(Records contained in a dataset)
☆ ☆ ☆

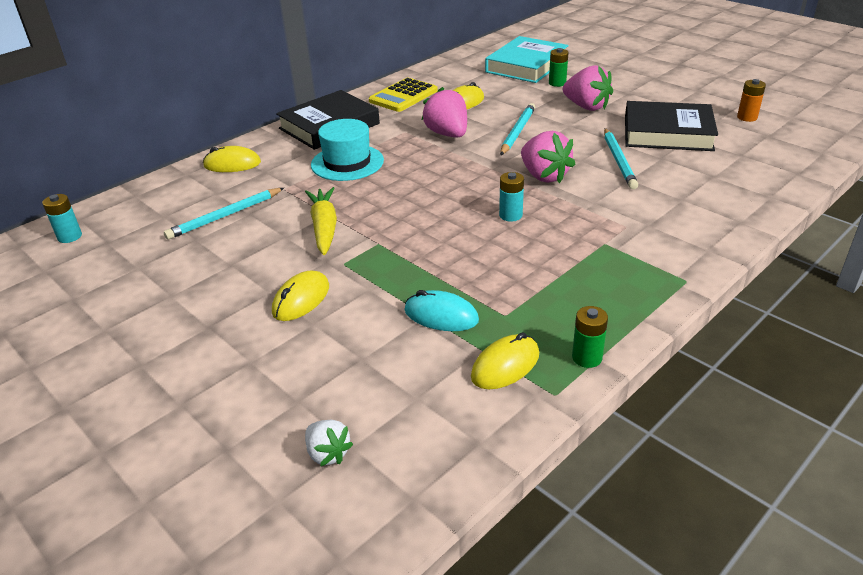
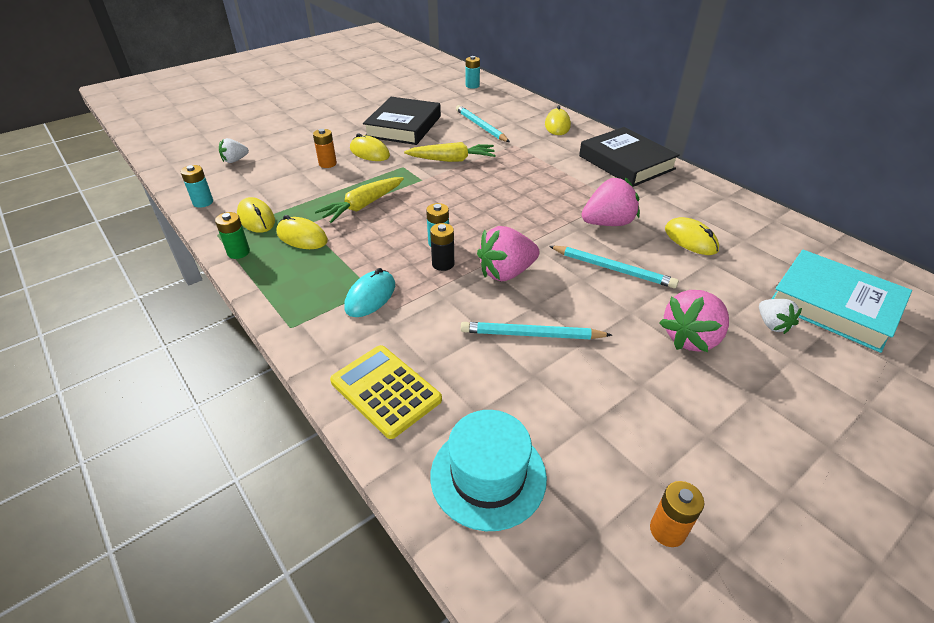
camera: 95 degrees right, 5 degrees up
(338, 334) = (327, 164): none -> orange battery
(347, 162) = (553, 170): turquoise hat -> turquoise hat (488, 476)
(403, 96) = (703, 203): yellow calculator -> yellow calculator (385, 391)
(441, 315) = (322, 199): turquoise mouse -> turquoise mouse (370, 296)
(450, 278) = (363, 206): none -> yellow carrot
(477, 443) = (203, 202): none -> turquoise battery
(534, 311) = (302, 237): none -> yellow mouse
(545, 209) = (443, 264): none -> black battery
(557, 83) = (772, 324): green battery -> white strawberry
(667, 133) = (606, 402): black book -> black book (403, 126)

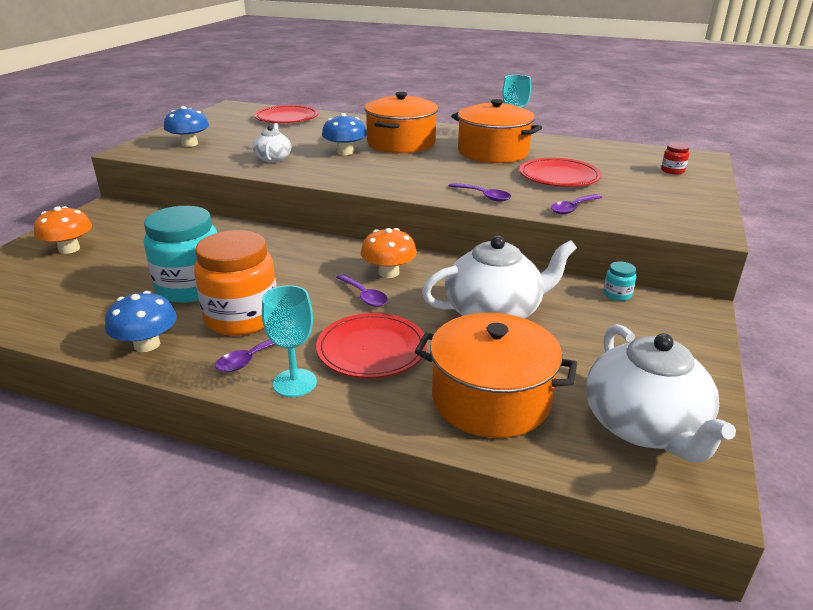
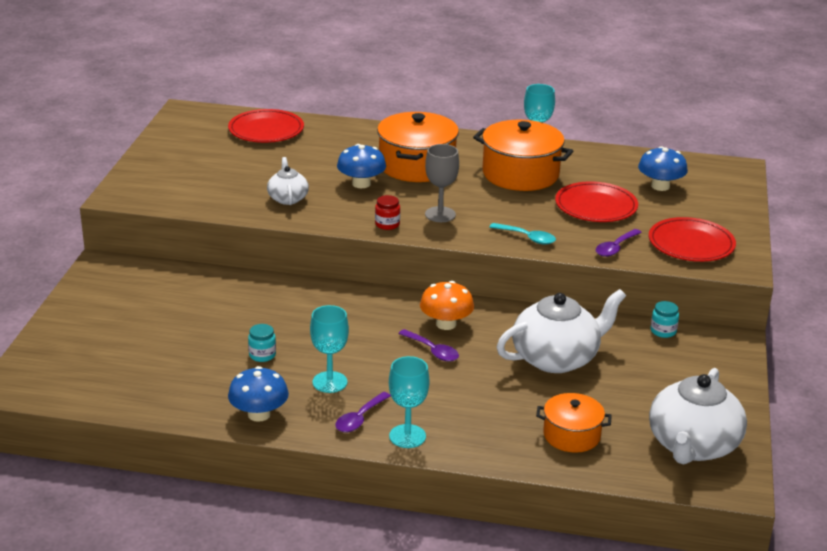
camera: 10 degrees left, 0 degrees up
(69, 249) = (106, 321): orange mushroom -> none
(189, 144) = (179, 181): blue mushroom -> blue mushroom (660, 186)
(191, 287) = (262, 355): turquoise jar -> turquoise jar, size x0.41
(242, 318) = (329, 382): orange jar -> turquoise goblet
(371, 349) = (460, 402): red plate -> red plate (691, 244)
(406, 175) = (440, 214): none -> grey goblet
(483, 196) = (527, 238): purple spoon -> turquoise spoon
(490, 399) = (571, 435): orange pot -> orange pot, size x0.59
(644, 426) = (693, 446): white teapot -> white teapot turned 45 degrees clockwise
(672, 171) = (707, 190): red jar -> red jar (387, 224)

☆ ☆ ☆

▸ **Task prompt**: Reproduce the records above exactly, excluding every picture.

▸ **Worked solution**:
camera: 95 degrees right, 5 degrees up
(338, 334) = (327, 164): none -> orange battery
(347, 162) = (553, 170): turquoise hat -> turquoise hat (488, 476)
(403, 96) = (703, 203): yellow calculator -> yellow calculator (385, 391)
(441, 315) = (322, 199): turquoise mouse -> turquoise mouse (370, 296)
(450, 278) = (363, 206): none -> yellow carrot
(477, 443) = (203, 202): none -> turquoise battery
(534, 311) = (302, 237): none -> yellow mouse
(545, 209) = (443, 264): none -> black battery
(557, 83) = (772, 324): green battery -> white strawberry
(667, 133) = (606, 402): black book -> black book (403, 126)

camera: 10 degrees left, 0 degrees up
(69, 249) = (106, 321): orange mushroom -> none
(189, 144) = (179, 181): blue mushroom -> blue mushroom (660, 186)
(191, 287) = (262, 355): turquoise jar -> turquoise jar, size x0.41
(242, 318) = (329, 382): orange jar -> turquoise goblet
(371, 349) = (460, 402): red plate -> red plate (691, 244)
(406, 175) = (440, 214): none -> grey goblet
(483, 196) = (527, 238): purple spoon -> turquoise spoon
(490, 399) = (571, 435): orange pot -> orange pot, size x0.59
(644, 426) = (693, 446): white teapot -> white teapot turned 45 degrees clockwise
(672, 171) = (707, 190): red jar -> red jar (387, 224)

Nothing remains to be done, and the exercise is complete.